(Data provided begins)

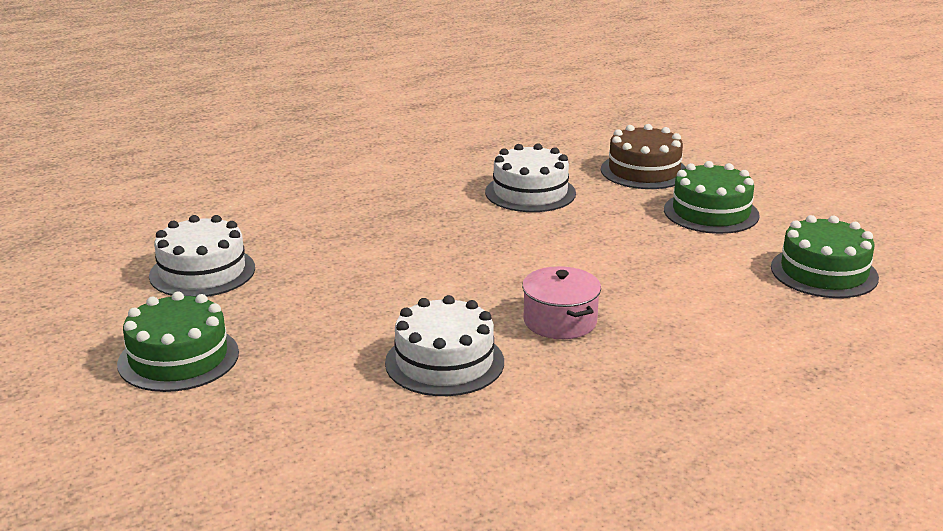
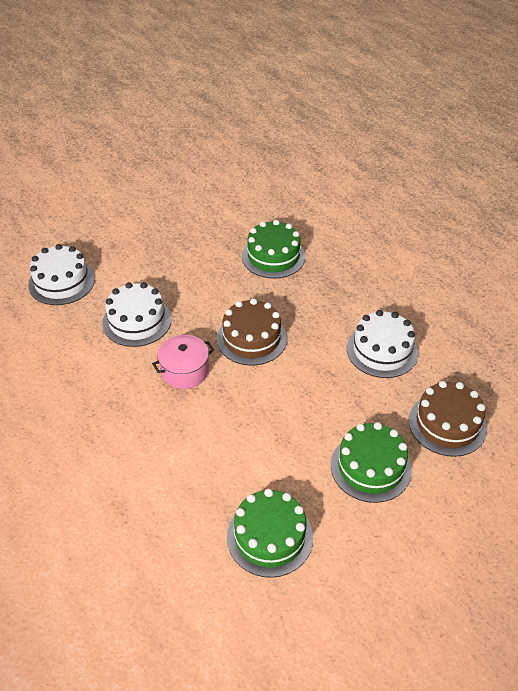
camera: 85 degrees right, 20 degrees up
green cake [117,291,239,392] -> green cake moved to [242,220,305,278]
white cake [149,215,255,297] -> white cake moved to [28,244,95,305]
none -> brown cake [217,298,287,366]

(Data provided ends)

- **Exercise directions**
The data is to be printed again exactly, but without its pictures.

- **Reply**
camera: 85 degrees right, 20 degrees up
green cake [117,291,239,392] -> green cake moved to [242,220,305,278]
white cake [149,215,255,297] -> white cake moved to [28,244,95,305]
none -> brown cake [217,298,287,366]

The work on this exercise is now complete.